* _THE INPUT_:
*** Begin section ***

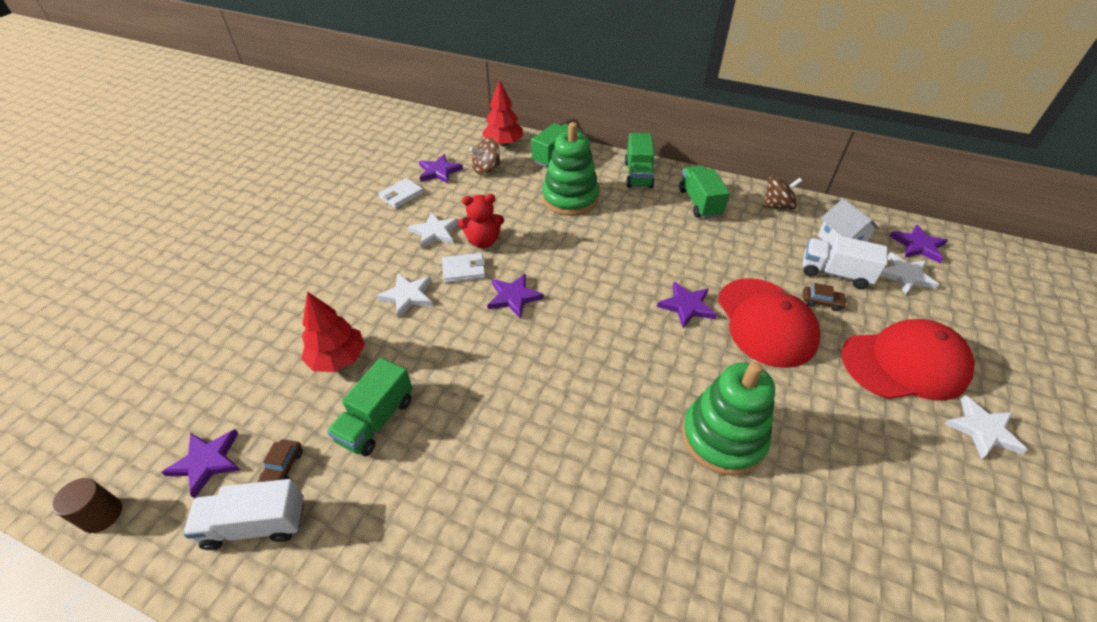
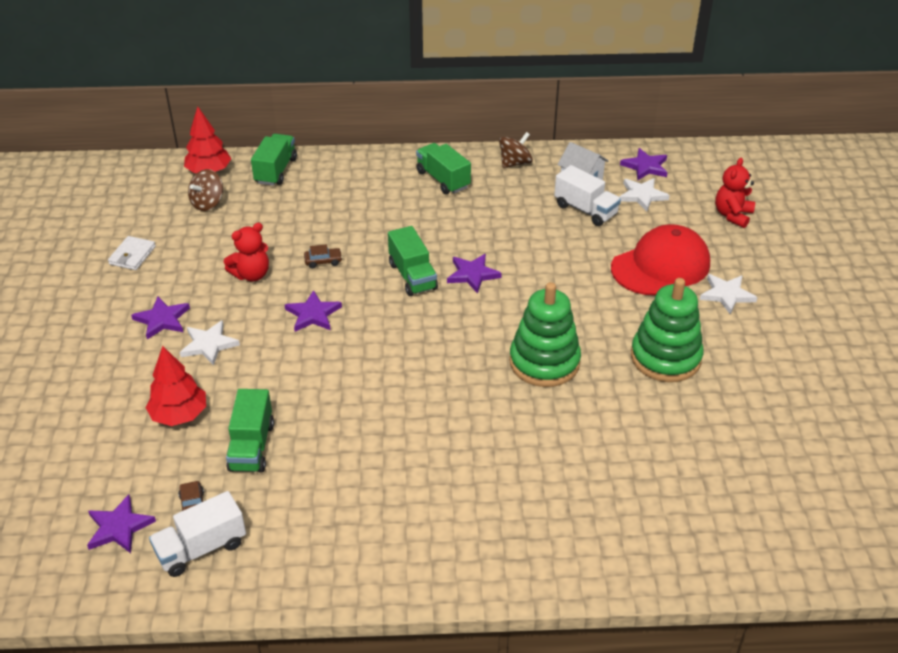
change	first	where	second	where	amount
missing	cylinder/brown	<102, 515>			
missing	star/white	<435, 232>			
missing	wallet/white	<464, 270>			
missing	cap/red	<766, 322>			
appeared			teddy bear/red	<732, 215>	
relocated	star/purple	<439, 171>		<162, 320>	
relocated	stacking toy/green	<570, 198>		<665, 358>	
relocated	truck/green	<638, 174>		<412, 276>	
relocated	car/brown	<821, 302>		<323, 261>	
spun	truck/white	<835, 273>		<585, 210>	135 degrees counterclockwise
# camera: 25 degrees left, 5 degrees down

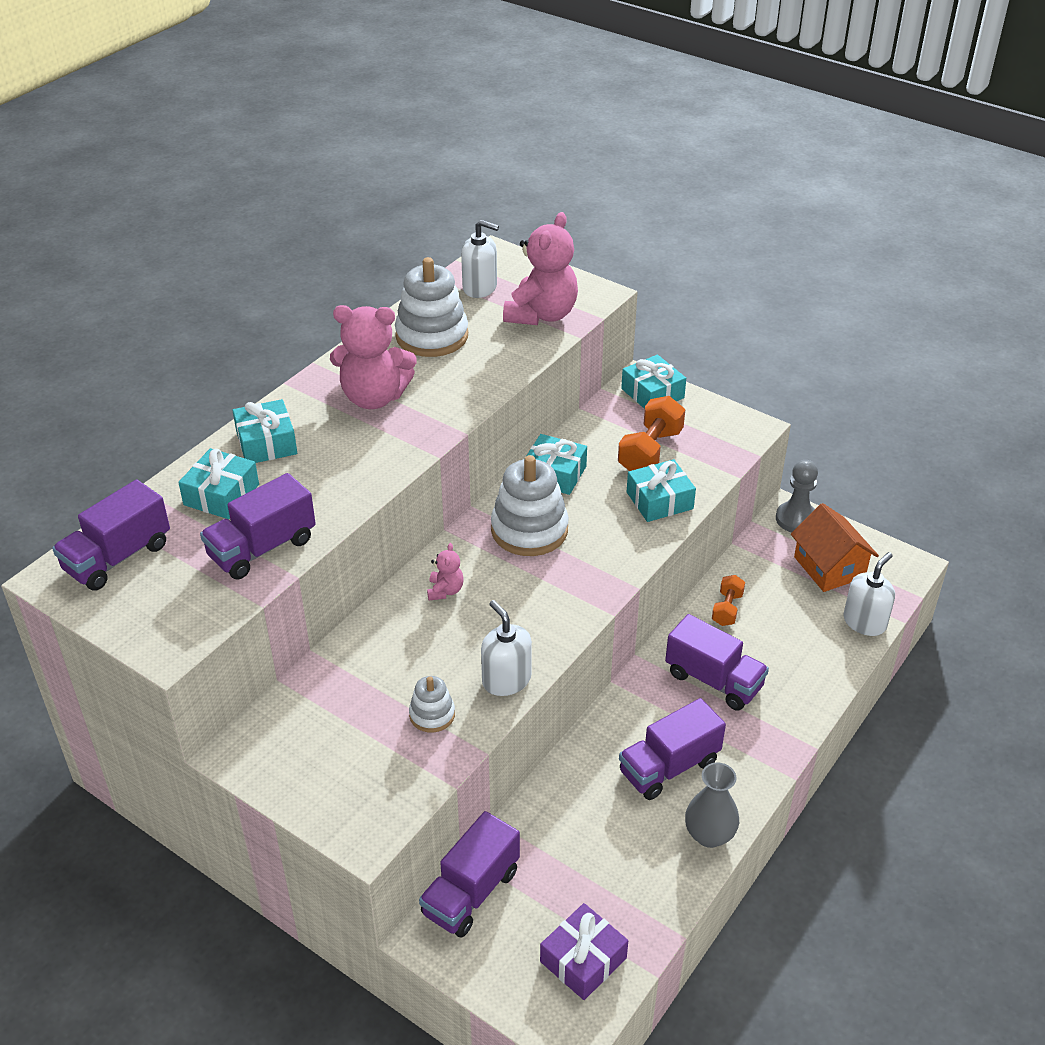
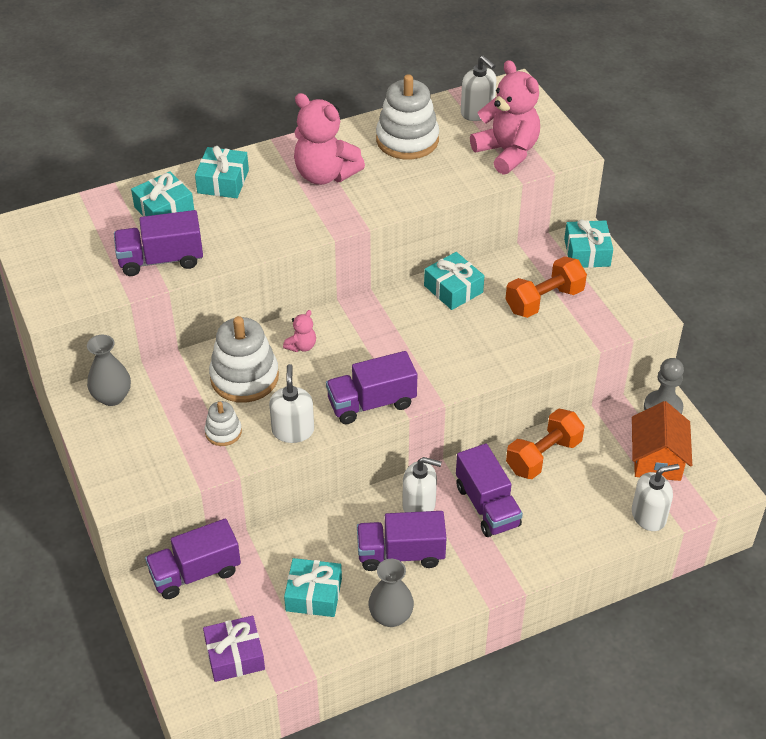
change	first	where	second	where	amount
appeared			vase/grey	<112, 397>	
appeared			soap dispenser/white	<419, 505>	
relocated	truck/purple	<118, 557>		<371, 403>	
relocated	stacking toy/white	<529, 530>		<244, 377>	
relocated	gift/turquoise	<659, 500>		<313, 594>	
spun	teddy bear/pink	<541, 315>		<507, 152>	90 degrees counterclockwise
size	dumbbell/orange	<727, 609>		<543, 456>	x1.71
# camera: 30 degrees right, 5 degrees up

*** End section ***

Reprint the listing above verbatim but drop the images.

change	first	where	second	where	amount
missing	cylinder/brown	<102, 515>			
missing	star/white	<435, 232>			
missing	wallet/white	<464, 270>			
missing	cap/red	<766, 322>			
appeared			teddy bear/red	<732, 215>	
relocated	star/purple	<439, 171>		<162, 320>	
relocated	stacking toy/green	<570, 198>		<665, 358>	
relocated	truck/green	<638, 174>		<412, 276>	
relocated	car/brown	<821, 302>		<323, 261>	
spun	truck/white	<835, 273>		<585, 210>	135 degrees counterclockwise
# camera: 25 degrees left, 5 degrees down

change	first	where	second	where	amount
appeared			vase/grey	<112, 397>	
appeared			soap dispenser/white	<419, 505>	
relocated	truck/purple	<118, 557>		<371, 403>	
relocated	stacking toy/white	<529, 530>		<244, 377>	
relocated	gift/turquoise	<659, 500>		<313, 594>	
spun	teddy bear/pink	<541, 315>		<507, 152>	90 degrees counterclockwise
size	dumbbell/orange	<727, 609>		<543, 456>	x1.71
# camera: 30 degrees right, 5 degrees up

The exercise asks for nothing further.